(Instructions for the task):
Give back every line of the material exactly. Skip the pictures.

Start of Supplied data

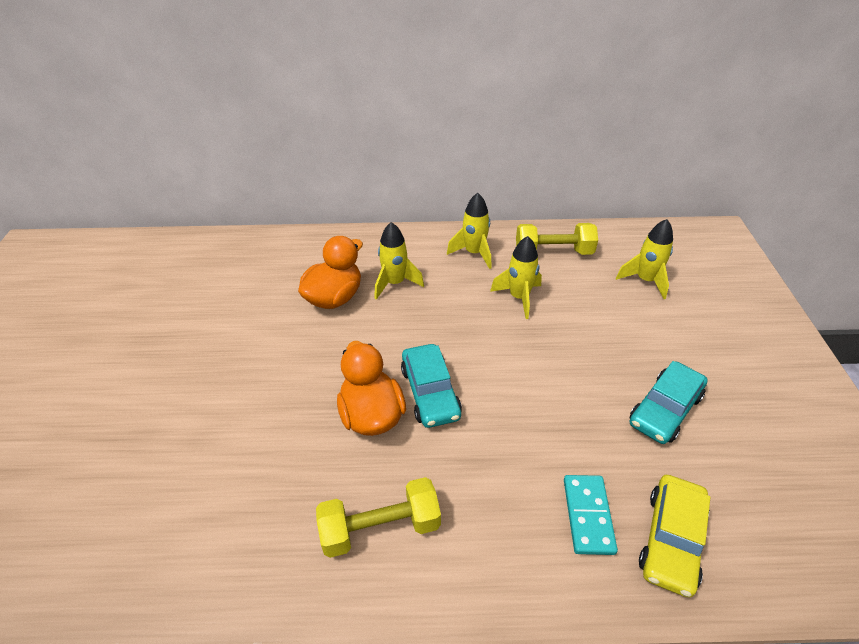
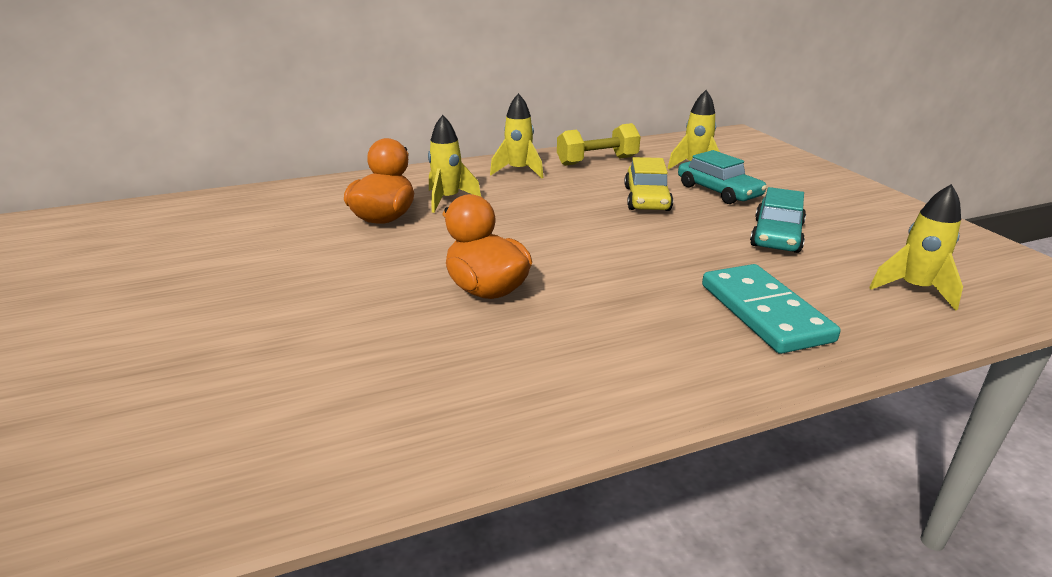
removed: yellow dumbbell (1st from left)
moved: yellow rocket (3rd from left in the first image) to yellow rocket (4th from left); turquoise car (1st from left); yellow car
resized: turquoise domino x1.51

End of Supplied data

(Your solution):
removed: yellow dumbbell (1st from left)
moved: yellow rocket (3rd from left in the first image) to yellow rocket (4th from left); turquoise car (1st from left); yellow car
resized: turquoise domino x1.51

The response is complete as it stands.